____ SUPPLIED MATERIAL
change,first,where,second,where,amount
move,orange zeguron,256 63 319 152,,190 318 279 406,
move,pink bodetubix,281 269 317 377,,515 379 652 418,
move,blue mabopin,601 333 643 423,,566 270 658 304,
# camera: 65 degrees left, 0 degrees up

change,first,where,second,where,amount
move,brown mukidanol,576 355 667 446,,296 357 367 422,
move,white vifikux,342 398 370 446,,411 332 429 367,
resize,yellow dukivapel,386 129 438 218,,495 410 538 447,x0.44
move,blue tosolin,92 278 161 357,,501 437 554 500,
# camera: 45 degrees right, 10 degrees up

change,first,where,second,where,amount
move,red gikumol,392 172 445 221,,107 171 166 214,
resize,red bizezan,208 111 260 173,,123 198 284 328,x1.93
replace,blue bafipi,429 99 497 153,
________
WHAT TO PRODUCE:
In the data above, repeat exactly each line from the first through the line that contains "move,blue mabopin,601 333", and give nothing else.

REPLY TO THE TASK:
change,first,where,second,where,amount
move,orange zeguron,256 63 319 152,,190 318 279 406,
move,pink bodetubix,281 269 317 377,,515 379 652 418,
move,blue mabopin,601 333 643 423,,566 270 658 304,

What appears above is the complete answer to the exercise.